- EXERCISE REQUIREMENTS -
Skip the pictures. Transcribe the rest of the data below without changing a word.

- DATA BELOW -
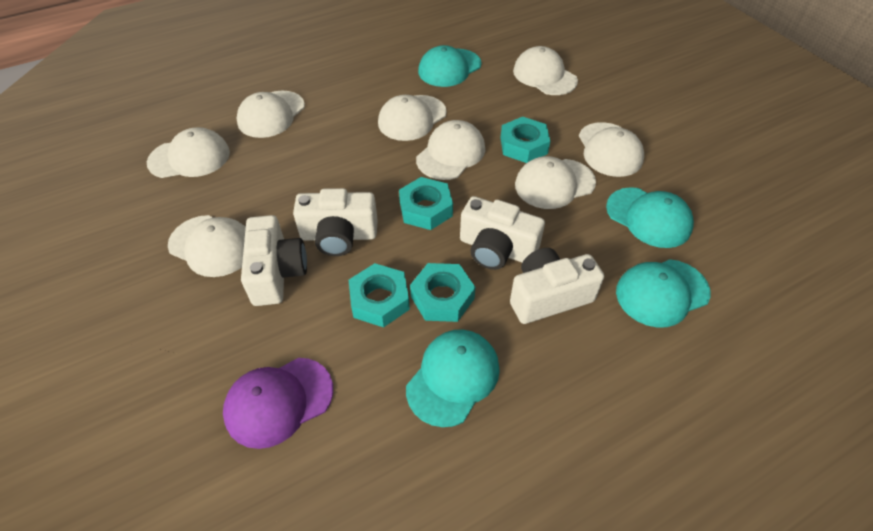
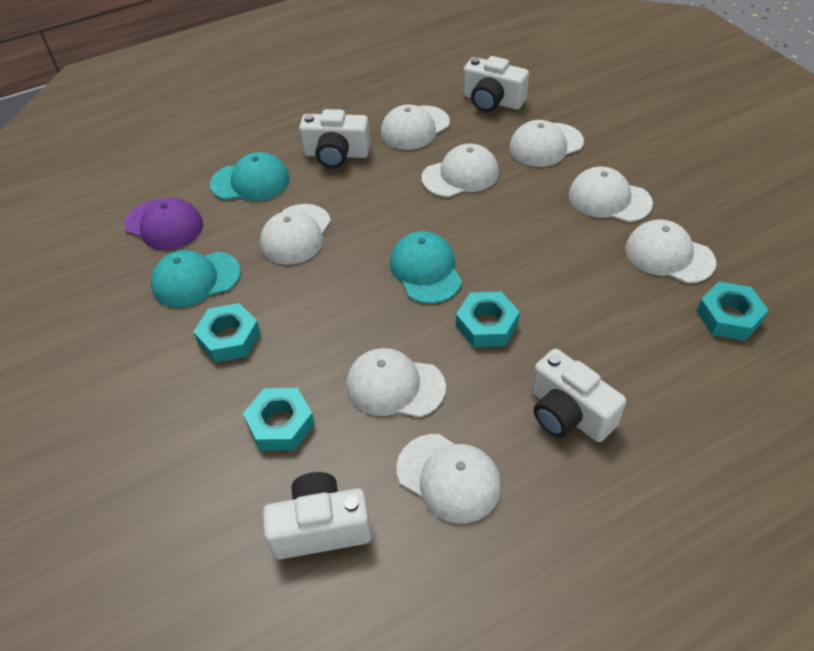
turquoise cap: 4 -> 3

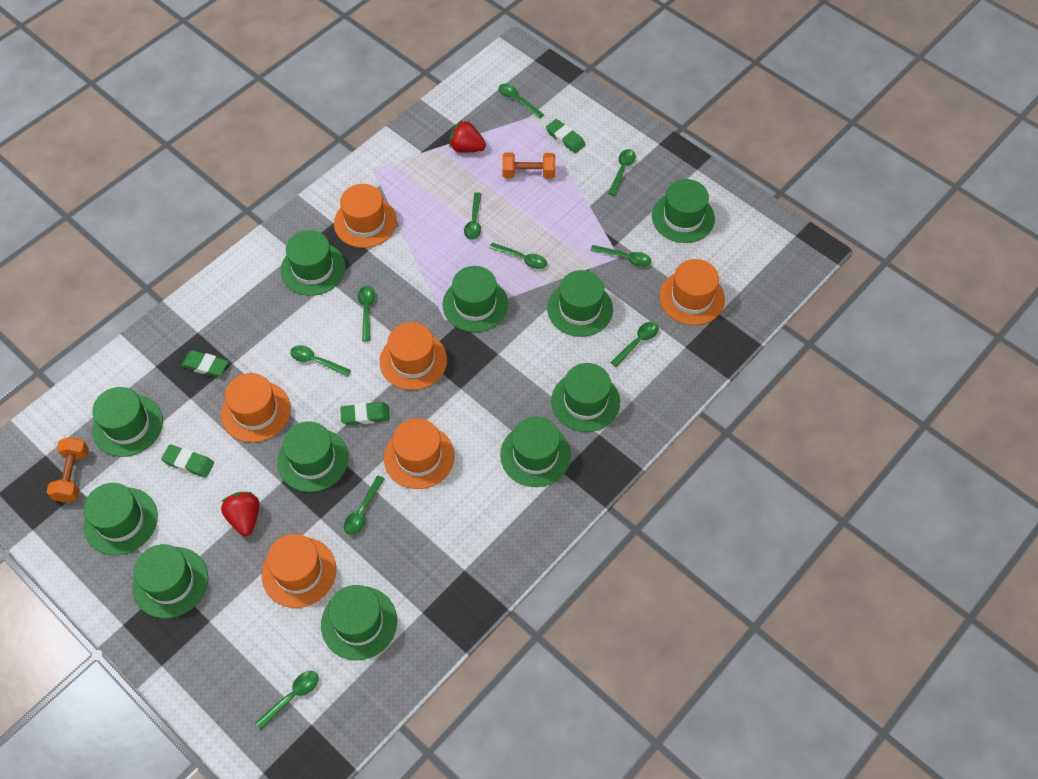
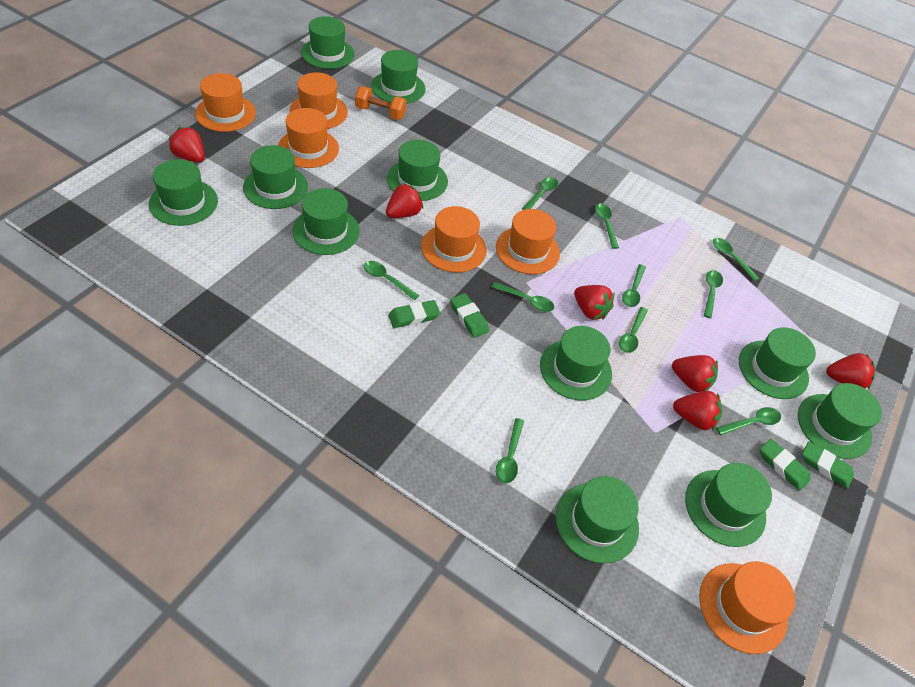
orange dumbbell: 2 -> 1
red strawberry: 2 -> 6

- REPLY -
turquoise cap: 4 -> 3

orange dumbbell: 2 -> 1
red strawberry: 2 -> 6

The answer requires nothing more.